What the task requires: When you reach the line containing "none -> tan slope A9:B9 level 1 top A", repeat that line and each one after it exactly until the records end, leaving out pictures.

-------- Exercise inputs --------

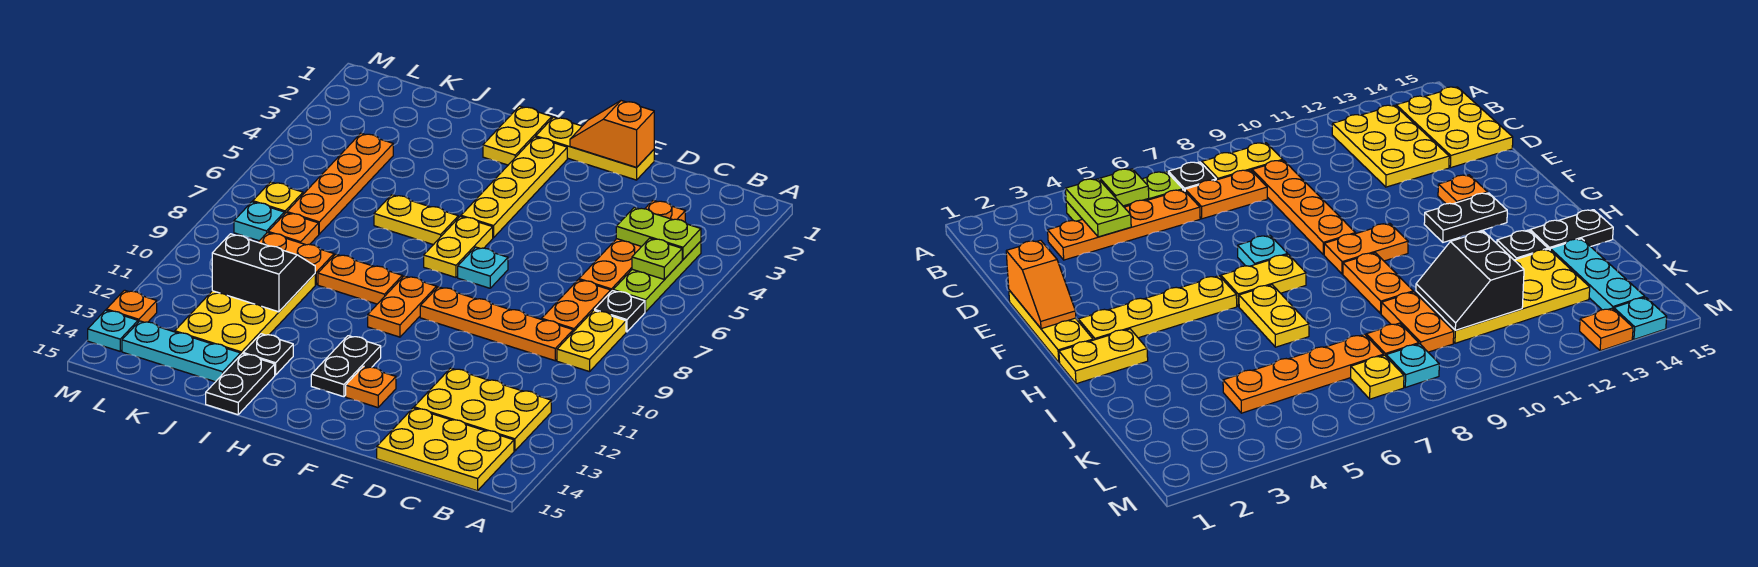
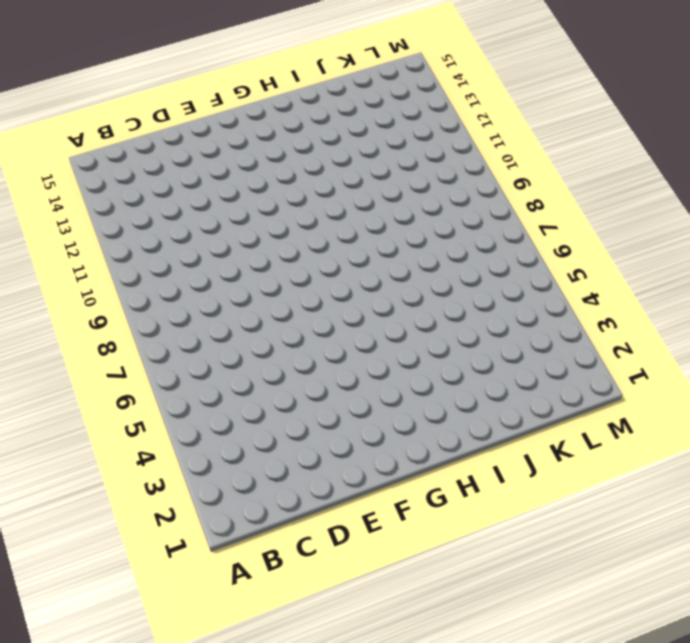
none -> lime plate B4:B6 level 1
none -> black plate B7 level 1
none -> yellow plate B8:B9 level 1
none -> yellow plate B12:D13 level 1

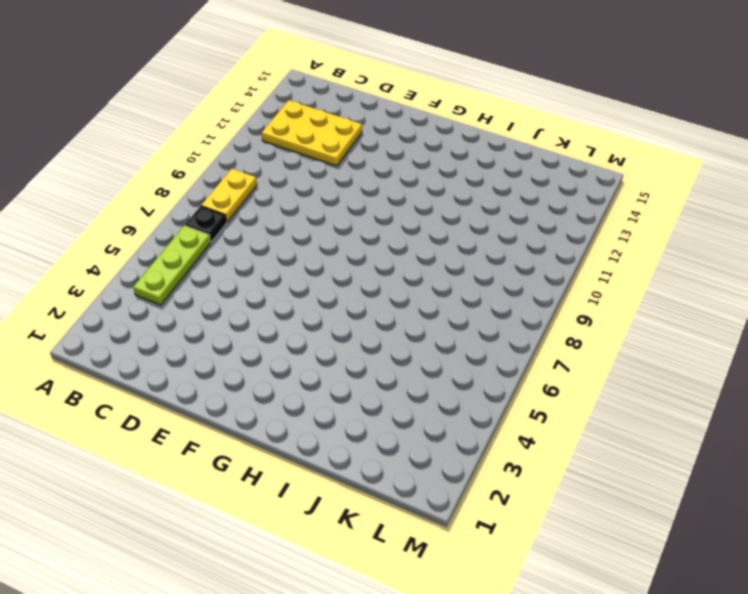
none -> yellow plate B14:D15 level 1
none -> orange plate C3:C6 level 1
none -> orange plate C7:C8 level 1
none -> orange plate C9:F9 level 1

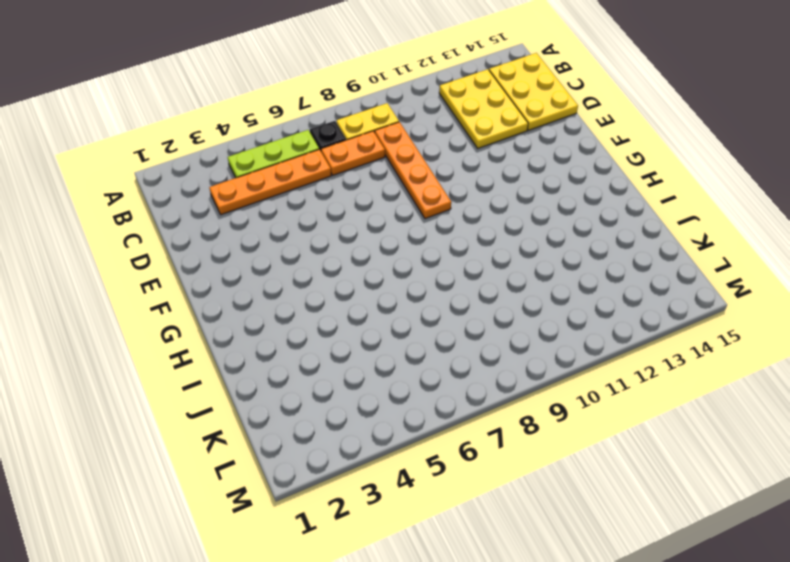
none -> yellow plate E1:G1 level 1
none -> cyan plate F7 level 1
none -> orange plate F13 level 1
none -> yellow plate G2:G5 level 1

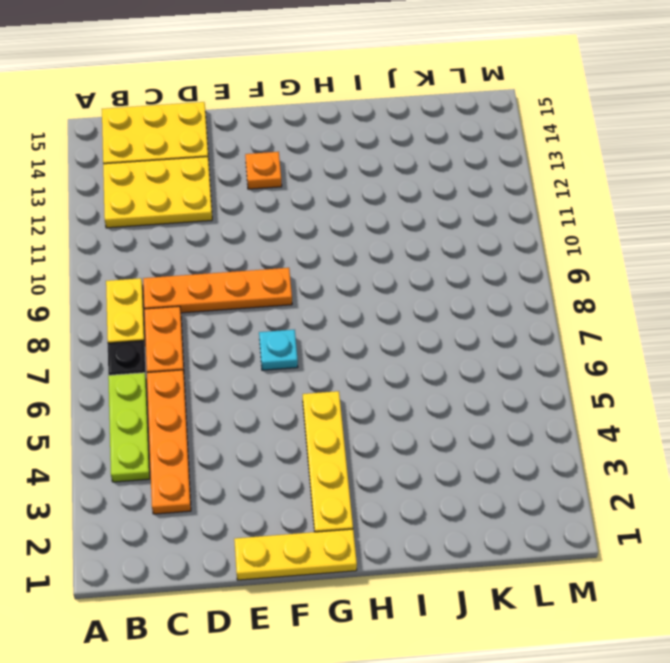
none -> yellow plate G6:G7 level 1
none -> orange plate G9:G10 level 1
none -> black plate G12:G13 level 1
none -> yellow plate H1:H2 level 1

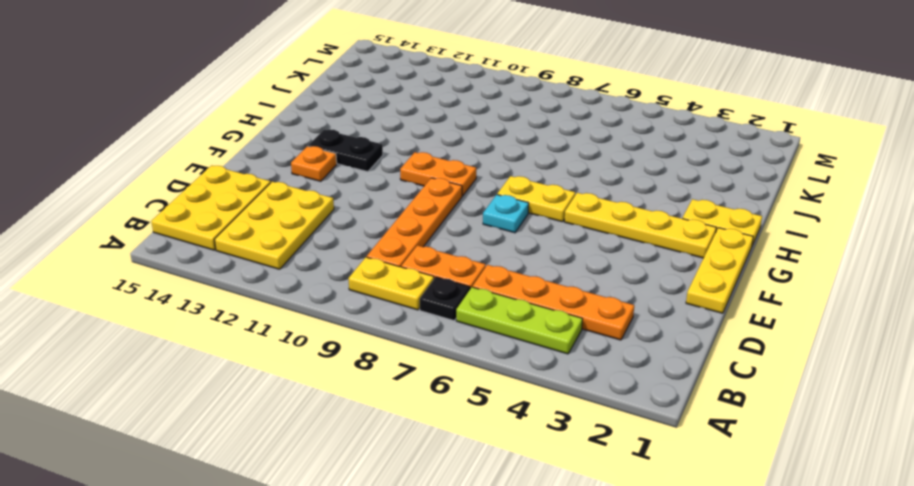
none -> yellow plate H6:I6 level 1
none -> orange plate H9:I9 level 1
none -> black plate I13 level 1
none -> black plate I14:I15 level 1

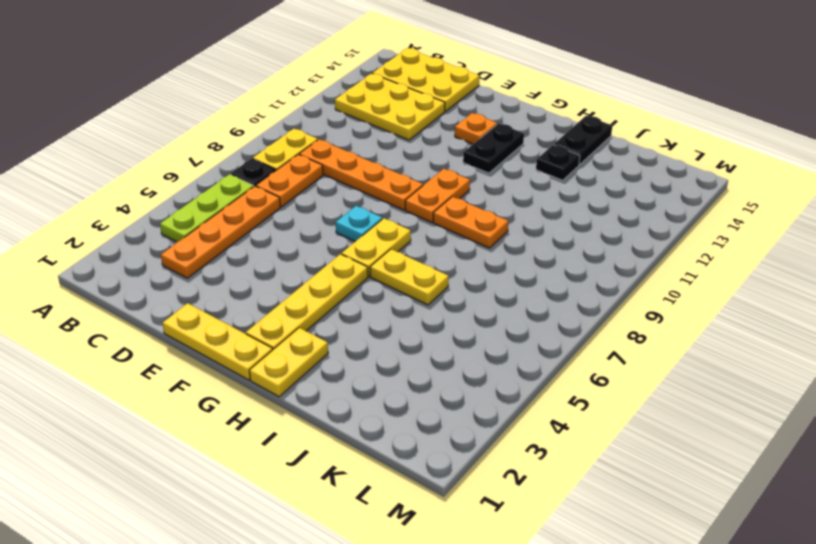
none -> orange plate J9:K9 level 1
none -> yellow plate J10:K13 level 1
none -> cyan plate J14:L14 level 1
none -> orange plate K4:K7 level 1

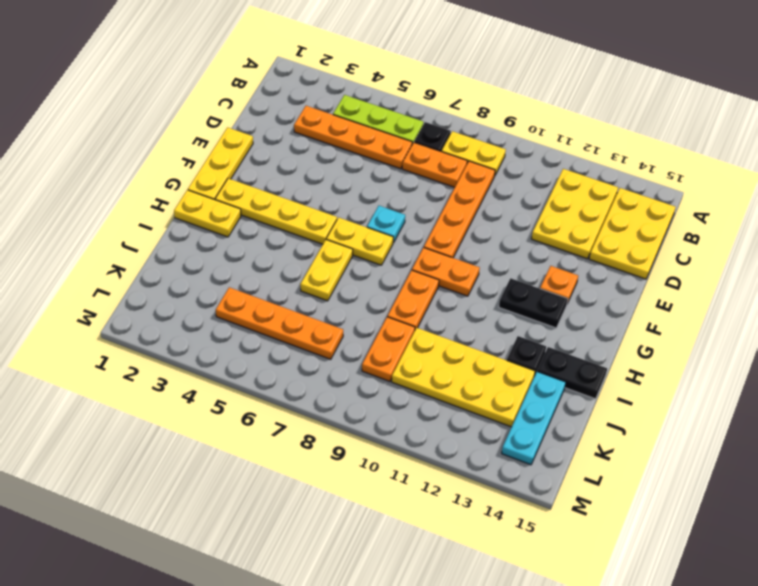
none -> orange plate K8 level 1
none -> yellow plate L7 level 1
none -> cyan plate L8 level 1
none -> orange plate M13 level 1

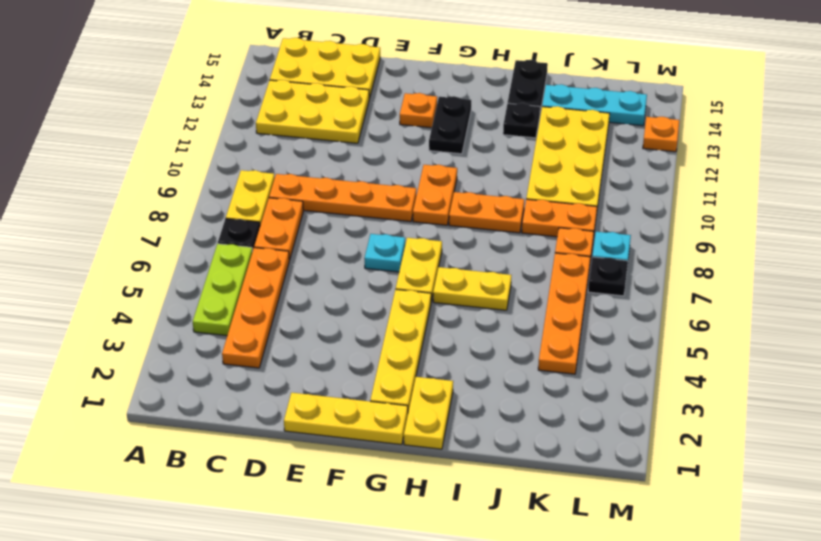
black plate L7 level 1 -> yellow plate L7 level 1
none -> cyan plate M14 level 1
none -> lime plate B4:C4 level 2
none -> lime plate B5 level 2
none -> orange slope E1:F1 level 2 top E

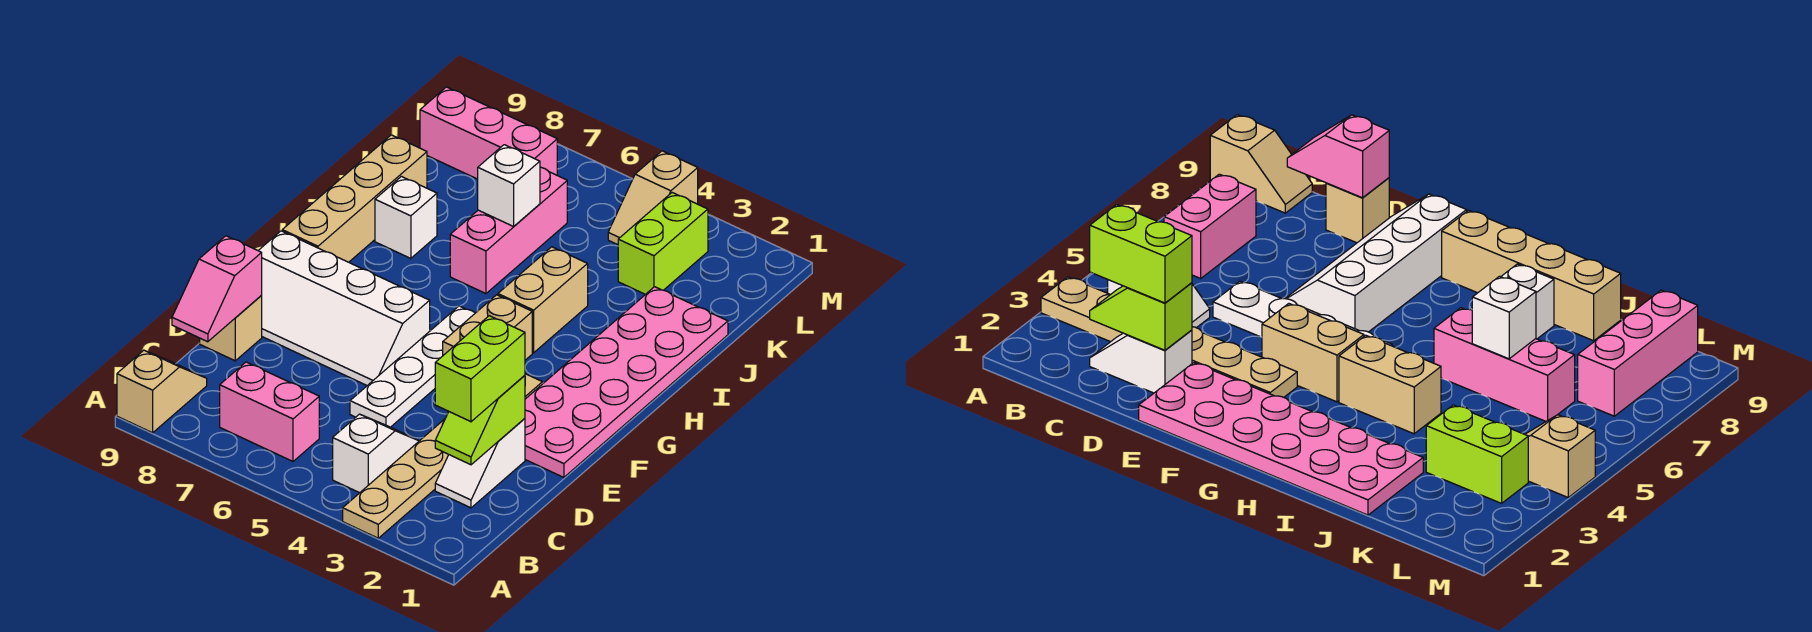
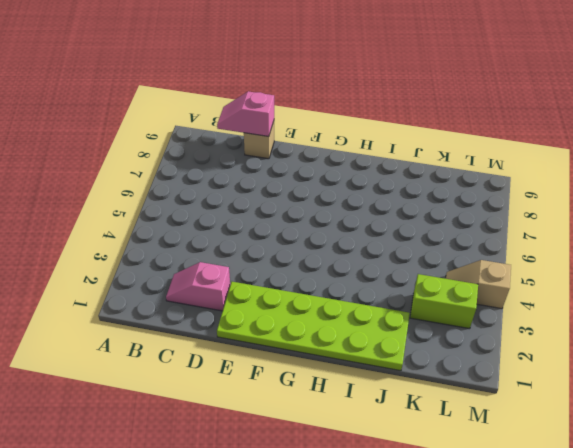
pink slope C2:D2 level 1 top D -> white slope C2:D2 level 1 top D
lime plate E1:J2 level 1 -> pink plate E1:J2 level 1
none -> tan plate A3:F3 level 1
none -> tan slope A9:B9 level 1 top A
none -> white slope B4:C4 level 1 top B

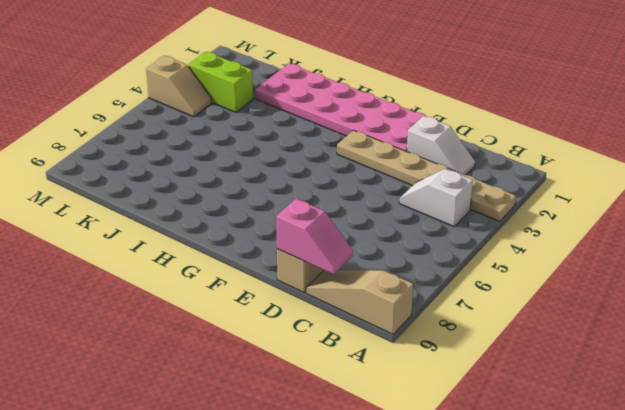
tan slope A9:C9 level 1 top A -> tan slope A9:B9 level 1 top A
none -> pink brick B6:B7 level 1
none -> white plate D5:G5 level 1
none -> white slope E6:F9 level 1 top F

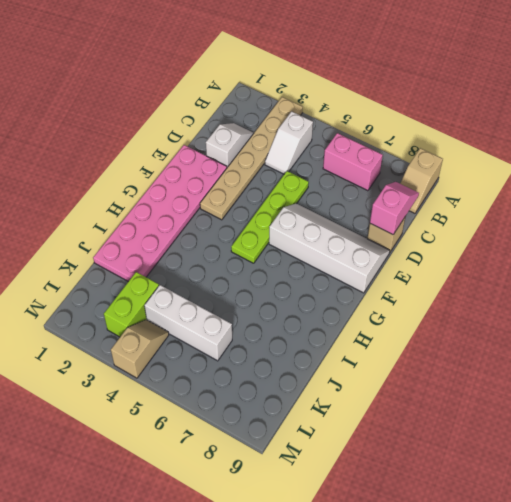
lime plate D5:G5 level 1 -> white plate D5:G5 level 1
white brick K4:K6 level 1 -> pink brick I6:K6 level 1
none -> tan brick F4:G4 level 1
none -> tan brick G9:J9 level 1
none -> tan brick H4:I4 level 1

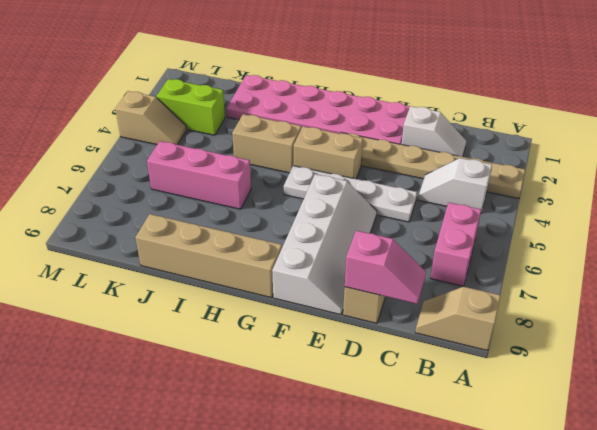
none -> white brick I8 level 1
none -> pink brick L7:L9 level 1
none -> lime slope C2:D2 level 2 top D

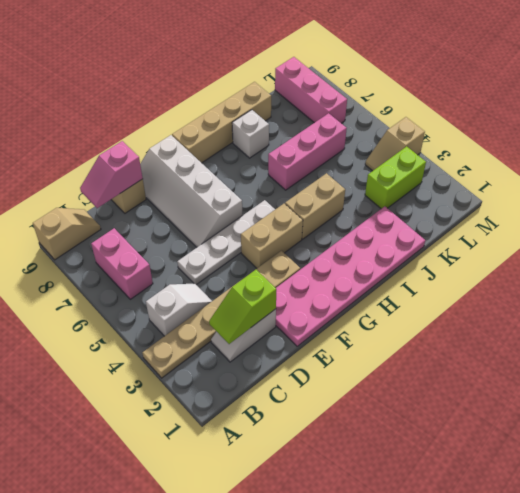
none -> white brick J6 level 2
none -> lime brick C2:D2 level 3

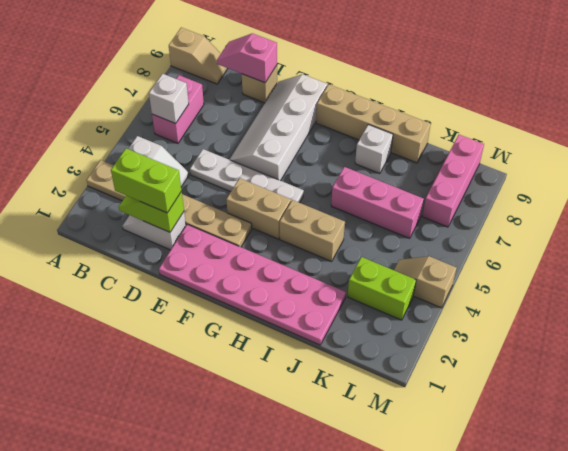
white brick B6 level 2 -> white brick J6 level 2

--------

Output below:
none -> tan slope A9:B9 level 1 top A
none -> white slope B4:C4 level 1 top B

tan slope A9:C9 level 1 top A -> tan slope A9:B9 level 1 top A
none -> pink brick B6:B7 level 1
none -> white plate D5:G5 level 1
none -> white slope E6:F9 level 1 top F

lime plate D5:G5 level 1 -> white plate D5:G5 level 1
white brick K4:K6 level 1 -> pink brick I6:K6 level 1
none -> tan brick F4:G4 level 1
none -> tan brick G9:J9 level 1
none -> tan brick H4:I4 level 1

none -> white brick I8 level 1
none -> pink brick L7:L9 level 1
none -> lime slope C2:D2 level 2 top D

none -> white brick J6 level 2
none -> lime brick C2:D2 level 3

white brick B6 level 2 -> white brick J6 level 2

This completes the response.